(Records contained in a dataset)
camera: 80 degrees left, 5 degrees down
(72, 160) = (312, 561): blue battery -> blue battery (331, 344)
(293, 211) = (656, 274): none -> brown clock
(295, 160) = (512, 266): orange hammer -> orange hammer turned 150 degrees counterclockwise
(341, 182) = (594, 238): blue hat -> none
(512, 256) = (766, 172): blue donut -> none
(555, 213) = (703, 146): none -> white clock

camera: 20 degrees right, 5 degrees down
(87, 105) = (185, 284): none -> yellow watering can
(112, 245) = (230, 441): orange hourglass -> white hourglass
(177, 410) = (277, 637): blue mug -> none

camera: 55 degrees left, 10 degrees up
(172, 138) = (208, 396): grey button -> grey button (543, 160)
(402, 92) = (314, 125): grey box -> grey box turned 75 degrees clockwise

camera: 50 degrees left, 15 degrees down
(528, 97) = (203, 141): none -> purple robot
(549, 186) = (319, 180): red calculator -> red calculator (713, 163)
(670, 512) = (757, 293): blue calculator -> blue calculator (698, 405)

Task to carry out => Provide the number of lines in the records above containing the string "calculator", and write nothing more.

The completed task => 2